Start of Recorded information

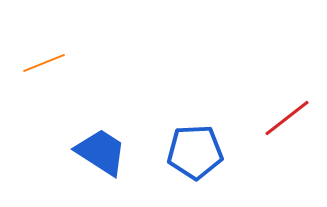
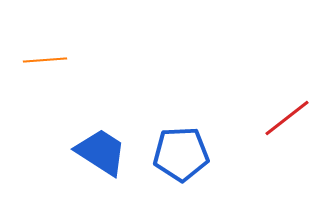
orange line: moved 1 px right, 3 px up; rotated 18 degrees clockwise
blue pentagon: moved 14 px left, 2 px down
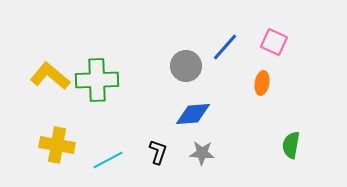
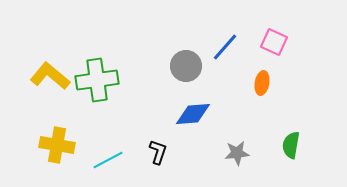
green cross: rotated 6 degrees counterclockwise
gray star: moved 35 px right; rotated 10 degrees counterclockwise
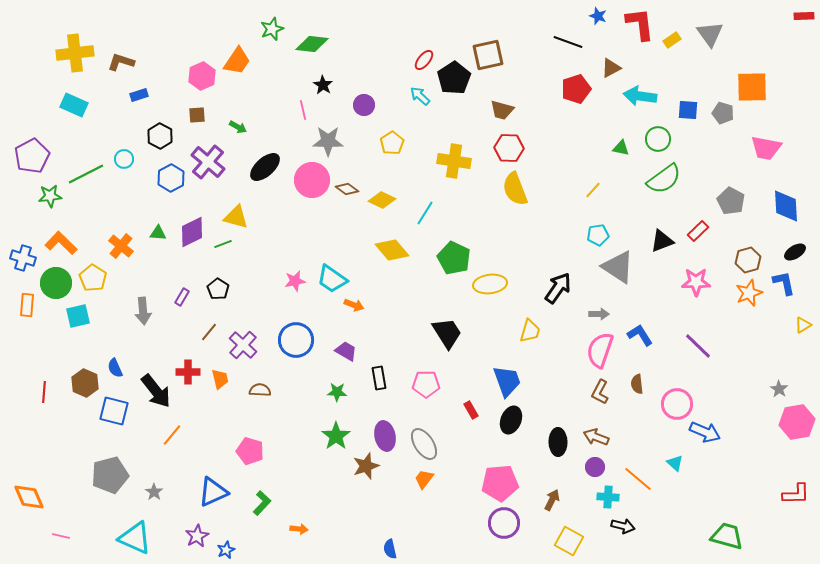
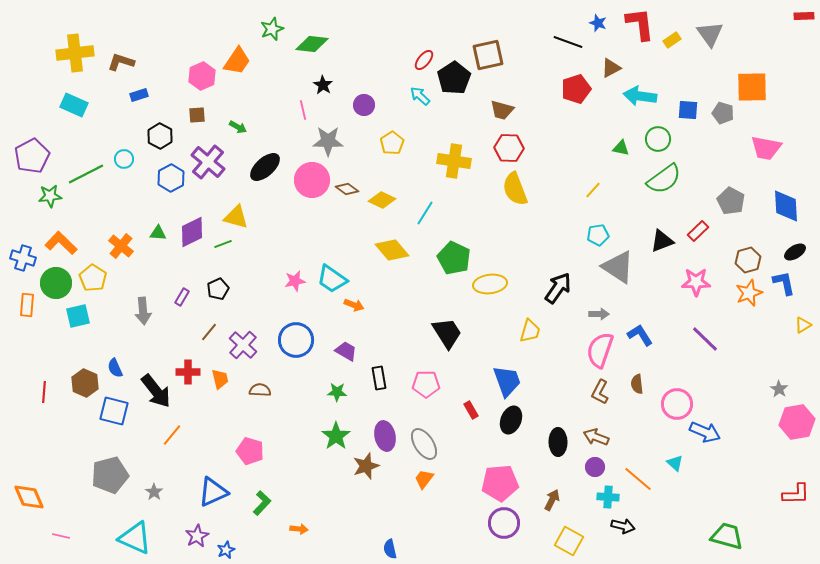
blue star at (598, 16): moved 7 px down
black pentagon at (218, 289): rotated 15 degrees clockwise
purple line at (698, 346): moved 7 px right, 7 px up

End of Recorded information

◆ Requirement
The line containing "blue pentagon: moved 14 px left, 2 px down" and every line after it, through the end of the data, are to be output exactly. Omit the pictures.

◆ Exercise solution
blue pentagon: moved 14 px left, 2 px down
green cross: rotated 6 degrees counterclockwise
gray star: moved 35 px right; rotated 10 degrees counterclockwise
blue star at (598, 16): moved 7 px down
black pentagon at (218, 289): rotated 15 degrees clockwise
purple line at (698, 346): moved 7 px right, 7 px up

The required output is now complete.